_Input:_
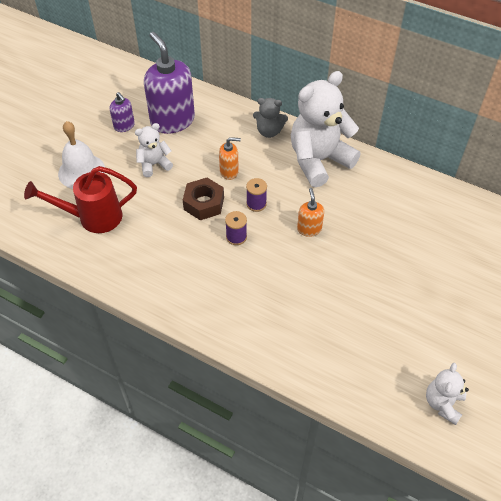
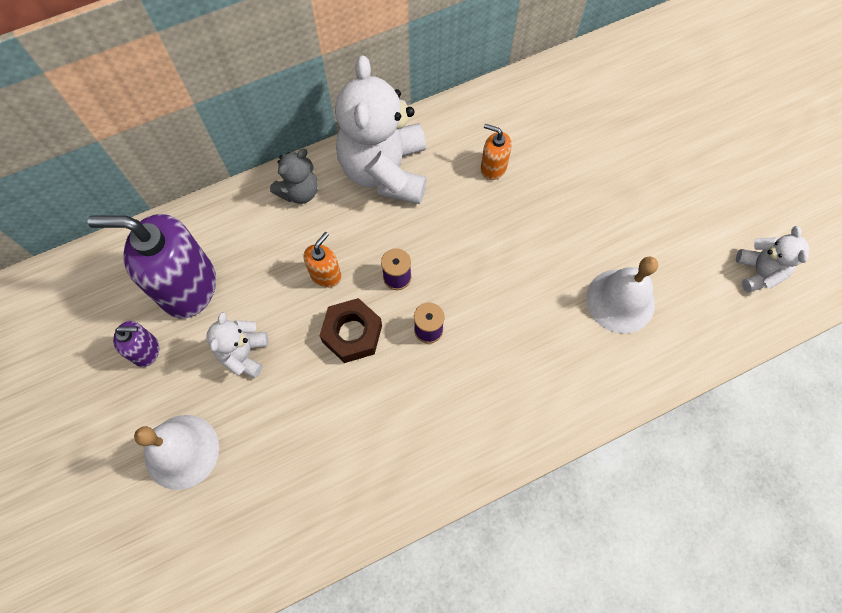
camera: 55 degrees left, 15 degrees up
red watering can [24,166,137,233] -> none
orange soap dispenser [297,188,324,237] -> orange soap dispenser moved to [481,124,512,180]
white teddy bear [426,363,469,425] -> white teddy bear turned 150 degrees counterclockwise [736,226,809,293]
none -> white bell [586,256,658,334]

* * *

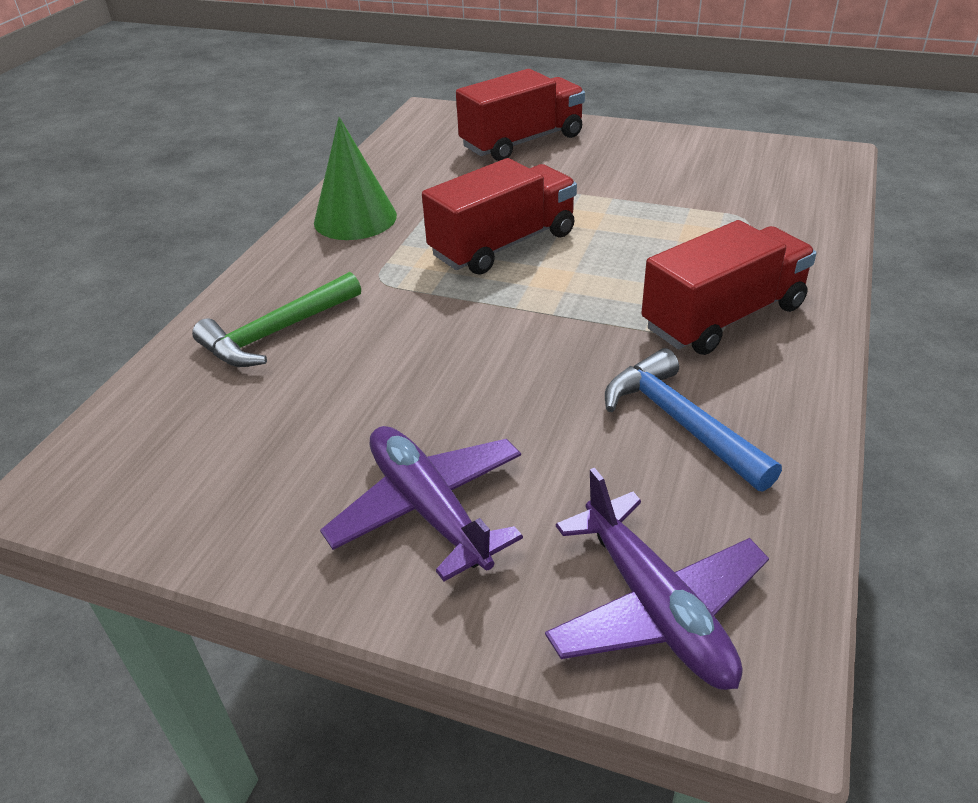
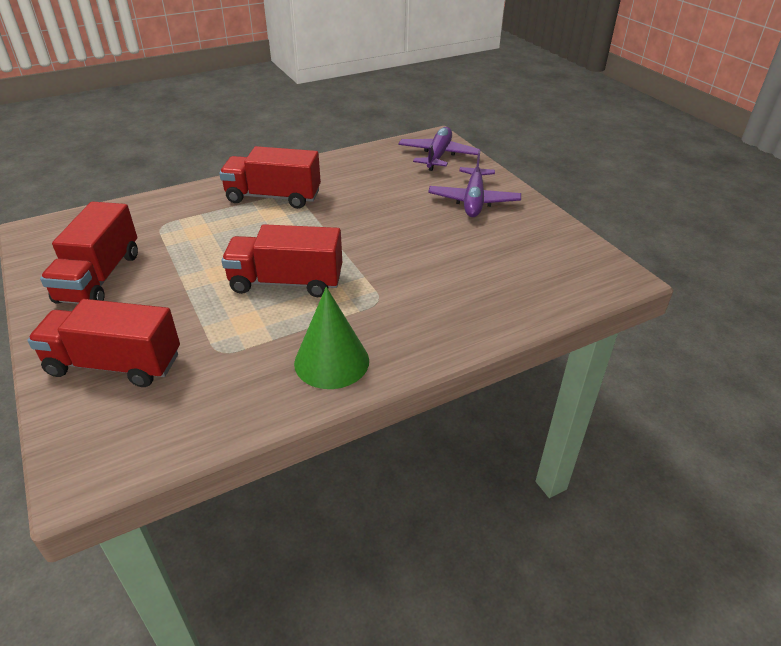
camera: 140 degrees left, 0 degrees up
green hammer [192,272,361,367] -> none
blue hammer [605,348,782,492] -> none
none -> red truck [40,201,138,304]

---

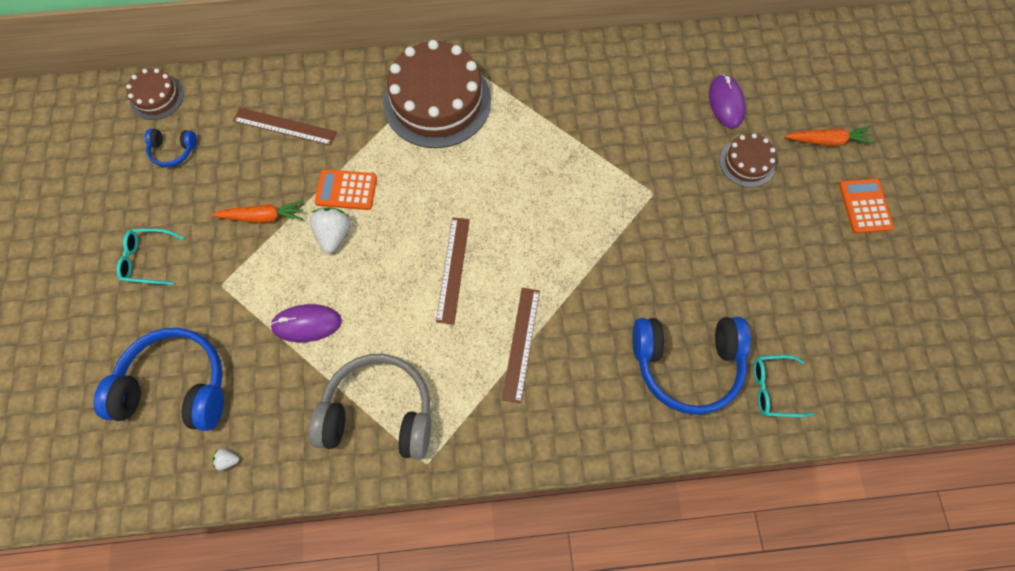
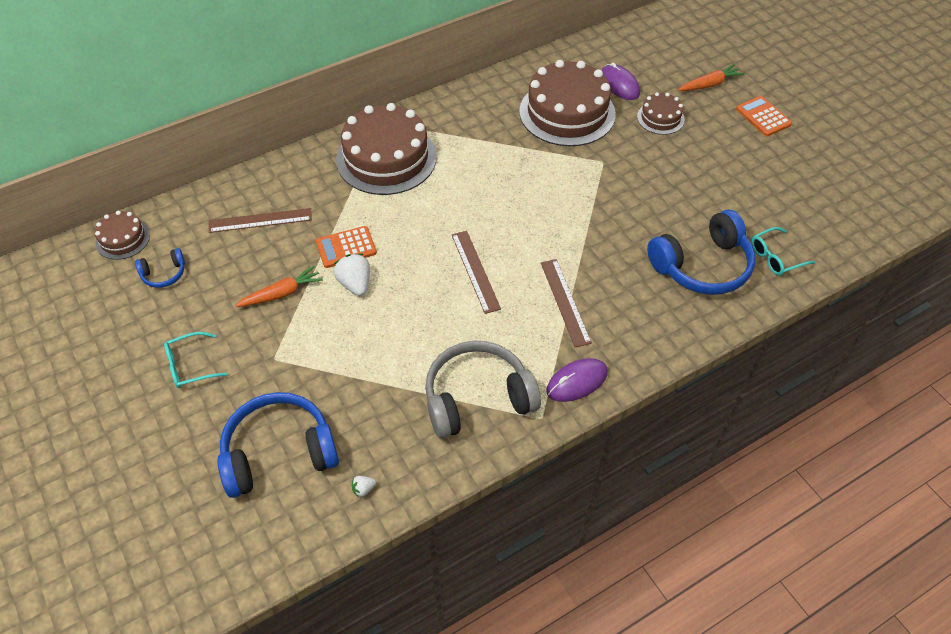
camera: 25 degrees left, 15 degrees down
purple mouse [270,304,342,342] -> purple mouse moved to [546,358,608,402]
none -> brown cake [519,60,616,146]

_About this exercise:_
What is needed is a verbatim copy of every line in the records above from the one containing "camera: 140 degrees left, 0 degrees up" down to the one containing "none -> red truck [40,201,138,304]", both included, and nothing more.

_Expected output:_
camera: 140 degrees left, 0 degrees up
green hammer [192,272,361,367] -> none
blue hammer [605,348,782,492] -> none
none -> red truck [40,201,138,304]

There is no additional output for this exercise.